- Required action: Give the lines below again exactly, starting with the line that holds "(türkis) [687 362]" and going on through the line that holds "(türkis) [73 209]".

- Supplied data:
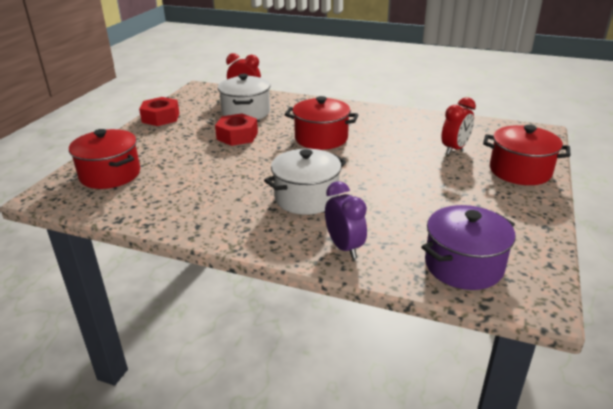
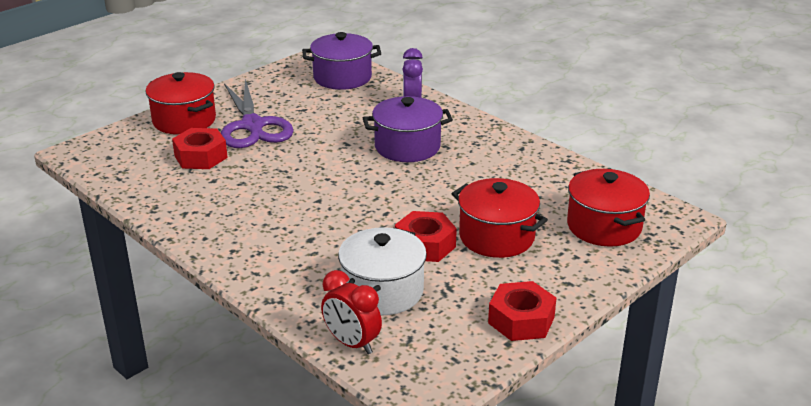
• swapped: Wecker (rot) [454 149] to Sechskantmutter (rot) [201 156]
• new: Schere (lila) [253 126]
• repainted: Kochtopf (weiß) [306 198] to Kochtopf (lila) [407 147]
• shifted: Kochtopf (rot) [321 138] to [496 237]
==
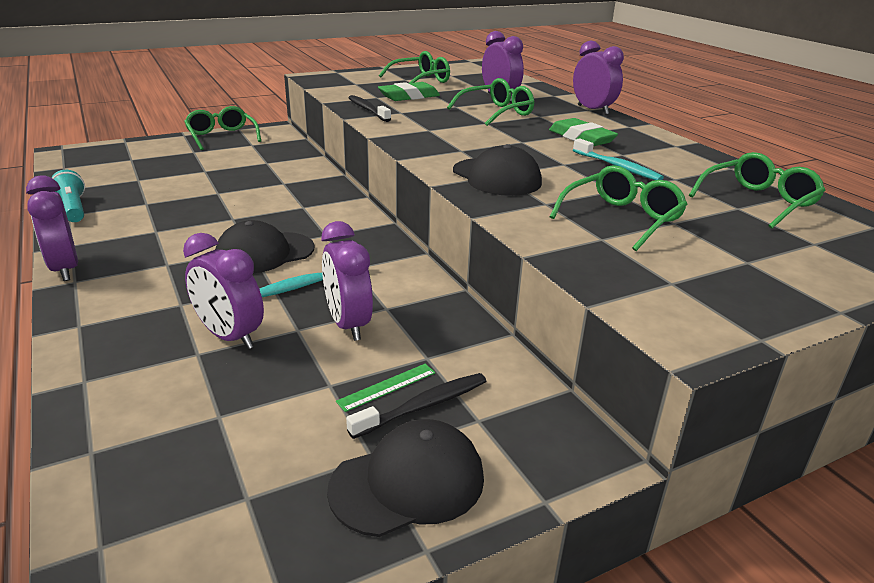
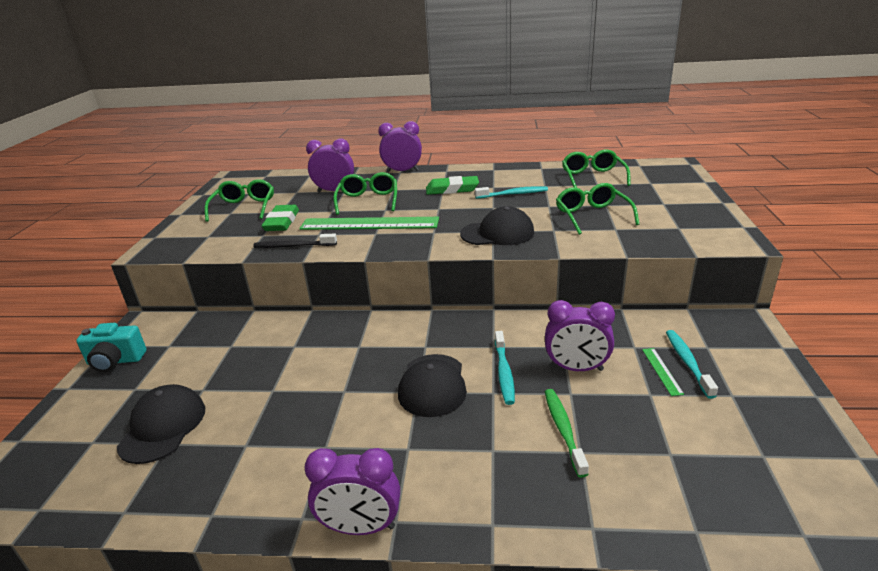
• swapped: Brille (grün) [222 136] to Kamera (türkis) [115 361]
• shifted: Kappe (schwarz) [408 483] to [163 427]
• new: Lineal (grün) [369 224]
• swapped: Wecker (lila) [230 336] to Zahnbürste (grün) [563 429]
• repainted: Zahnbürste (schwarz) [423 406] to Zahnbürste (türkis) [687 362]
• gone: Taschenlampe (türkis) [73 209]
--
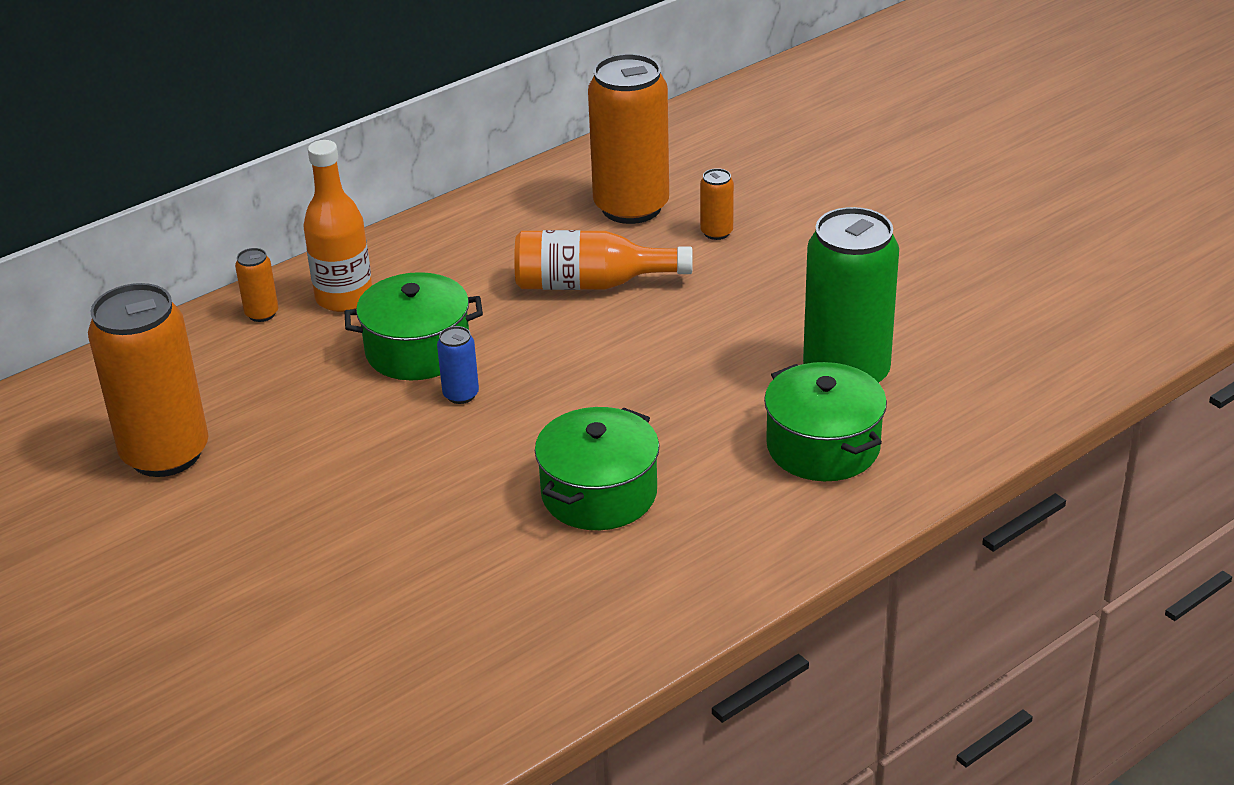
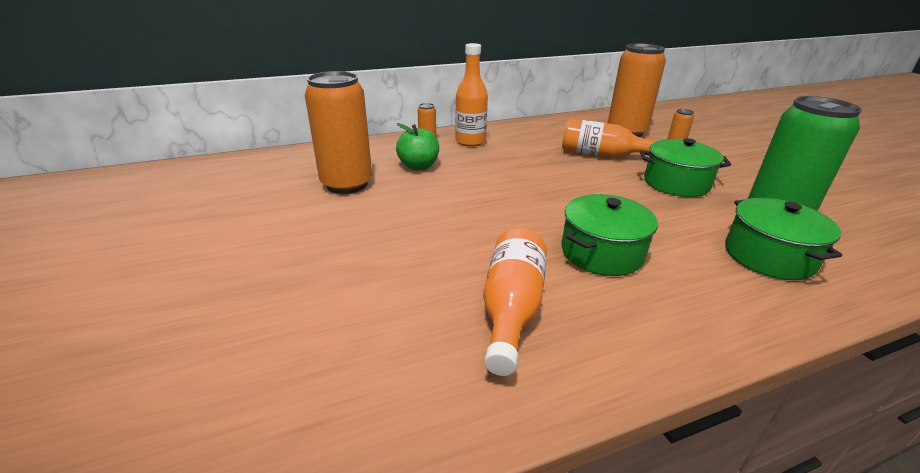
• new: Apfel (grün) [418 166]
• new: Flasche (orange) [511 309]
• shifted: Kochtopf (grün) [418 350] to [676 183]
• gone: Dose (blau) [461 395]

- Finished task:
• repainted: Zahnbürste (schwarz) [423 406] to Zahnbürste (türkis) [687 362]
• gone: Taschenlampe (türkis) [73 209]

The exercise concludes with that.